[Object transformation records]
·····

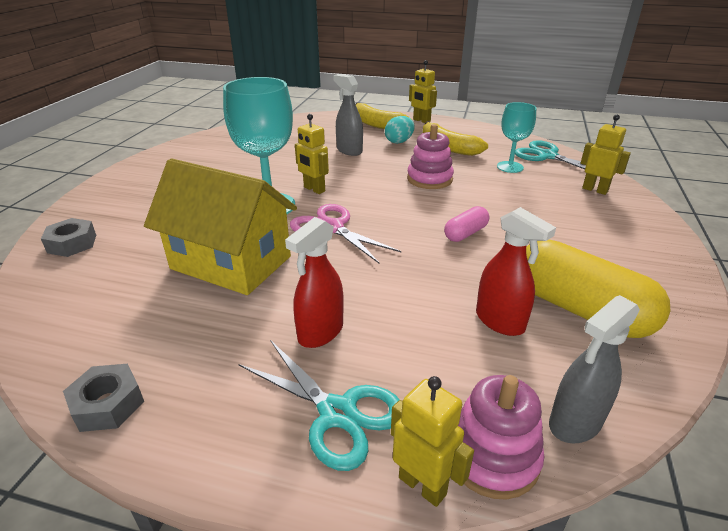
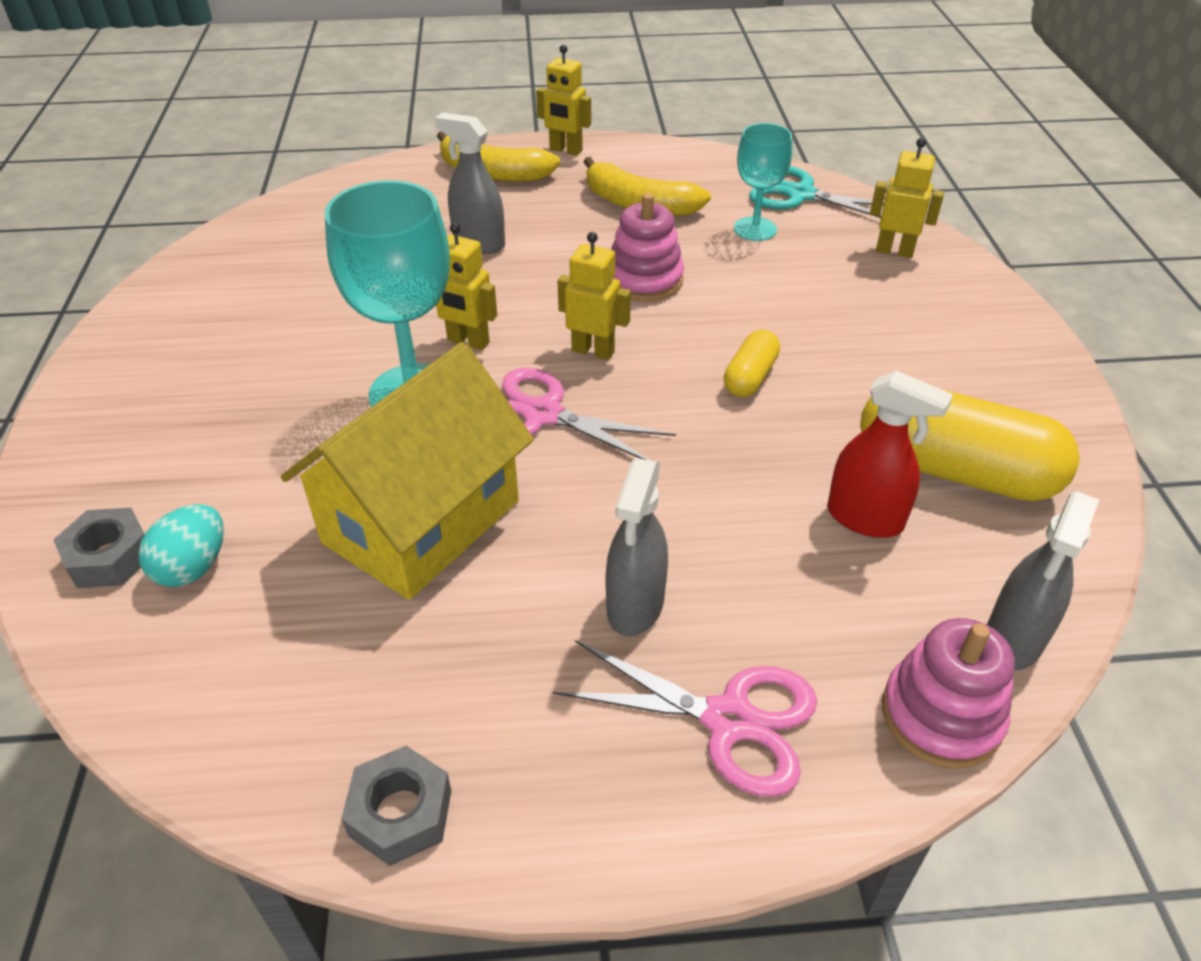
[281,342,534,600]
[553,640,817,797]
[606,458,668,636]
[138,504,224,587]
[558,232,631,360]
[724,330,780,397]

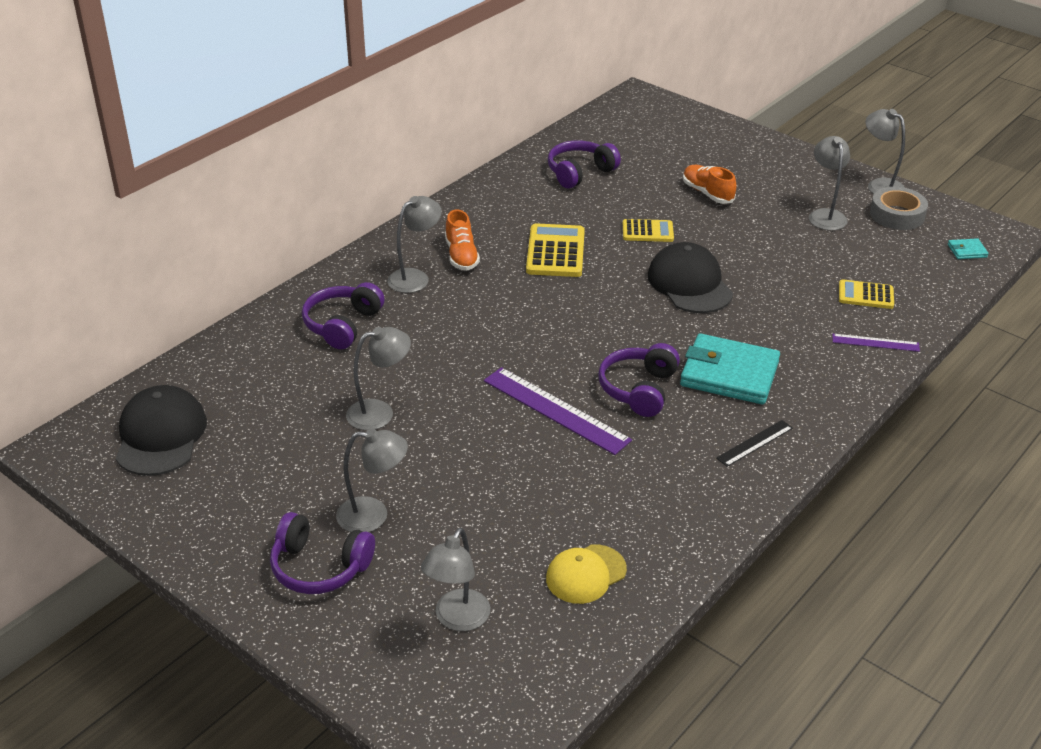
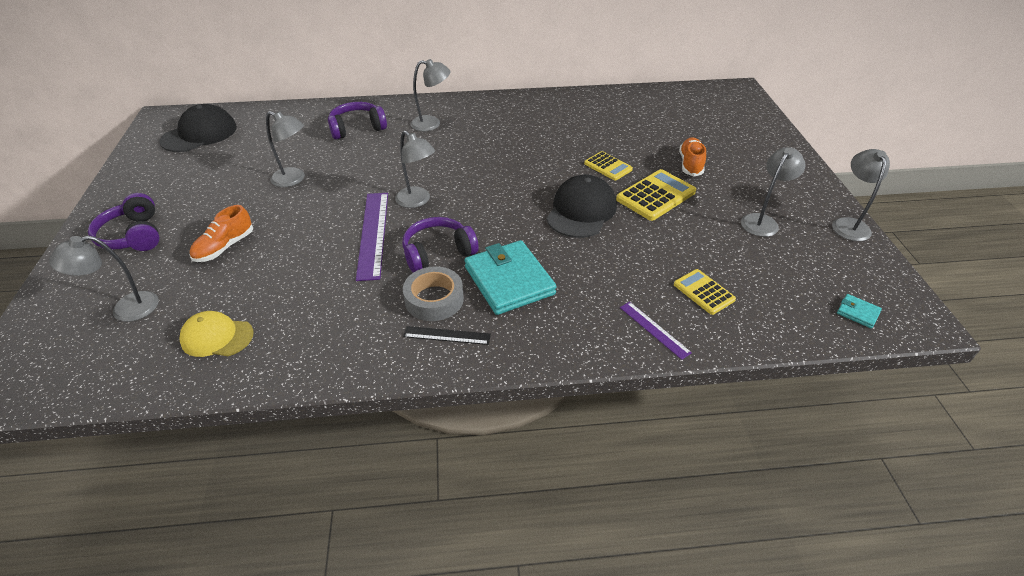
[395,130,435,208]
[190,205,253,262]
[616,169,696,221]
[548,140,621,189] (first image)
[403,266,464,321]

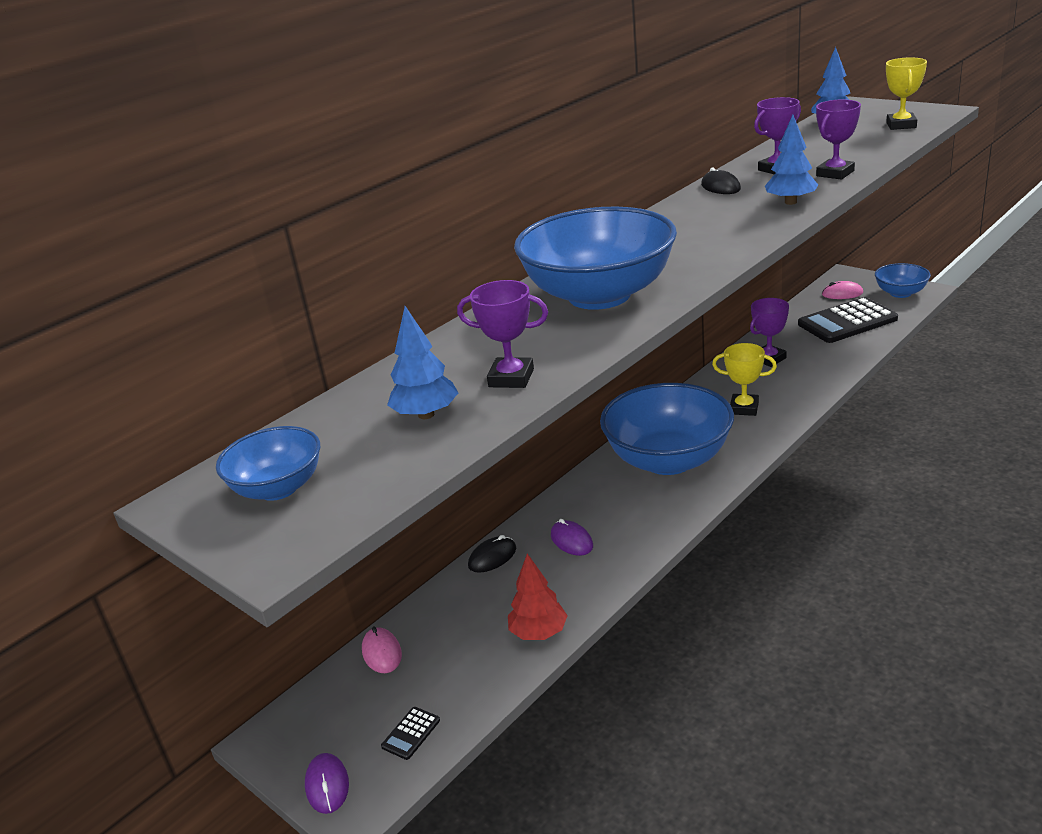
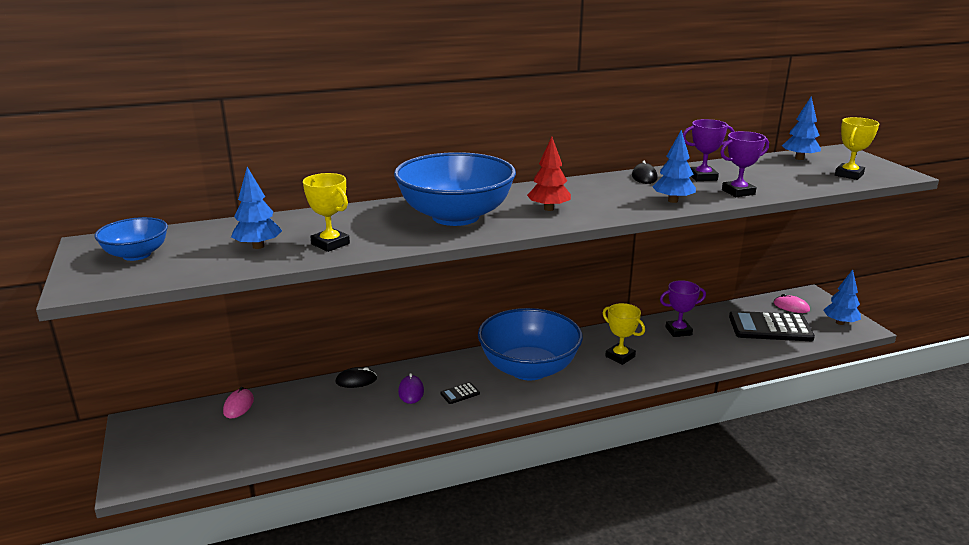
[305,753,349,814] (first image)
[440,382,480,404]
[303,173,350,252]
[527,137,571,211]
[823,269,861,325]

·····

*EXERCISE DESCRIPTION*: Copy out every line from the data above that has "first" in it.

*TASK RESULT*:
[548,140,621,189] (first image)
[305,753,349,814] (first image)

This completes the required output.